BEGIN

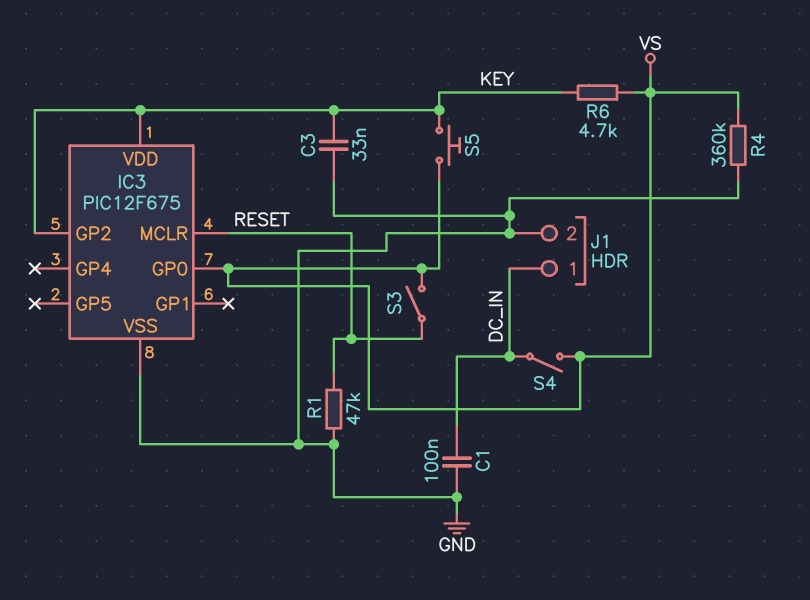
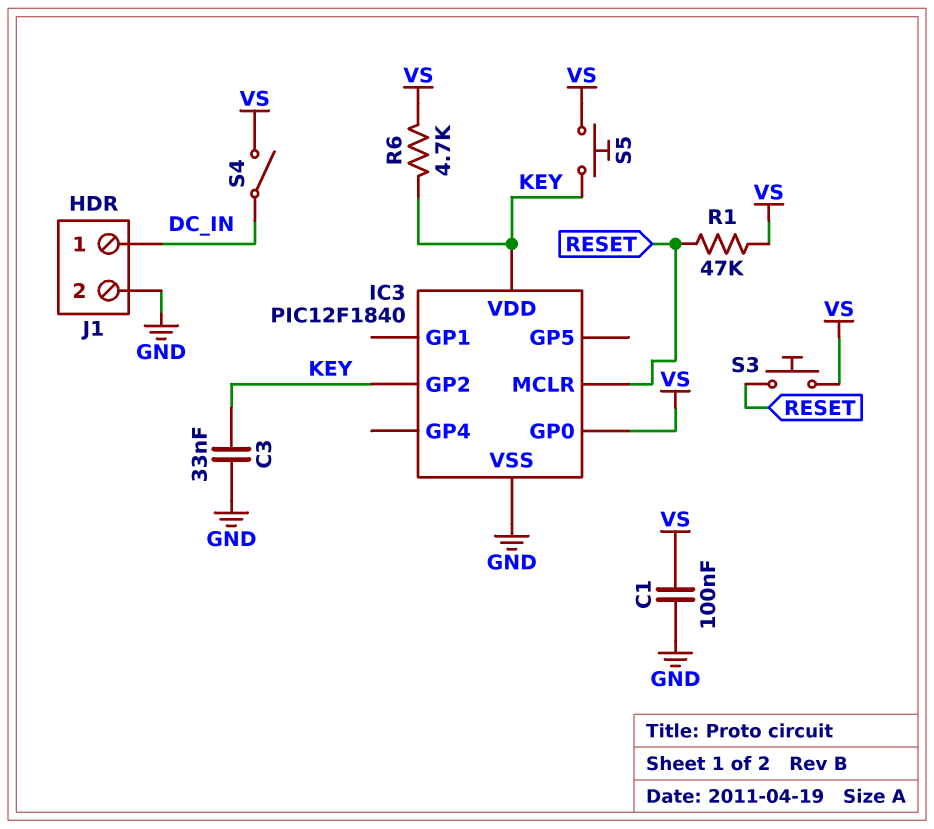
C1: 100nF (DC_IN, GND) -> 100nF (GND, VS)
IC3: PIC12F675 -> PIC12F1840
R1: 47k (GND, RESET) -> 47k (RESET, VS)
R4: 360k (GND, VS) -> none
S3: switch (RESET, VS) -> button (RESET, VS)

END

TASK DIRECTIONS: Write out word for word every line from the one containing "IC3: PIC12F675 -> PIC12F1840" through the last line of the data, and no other line.

WORKED SOLUTION:
IC3: PIC12F675 -> PIC12F1840
R1: 47k (GND, RESET) -> 47k (RESET, VS)
R4: 360k (GND, VS) -> none
S3: switch (RESET, VS) -> button (RESET, VS)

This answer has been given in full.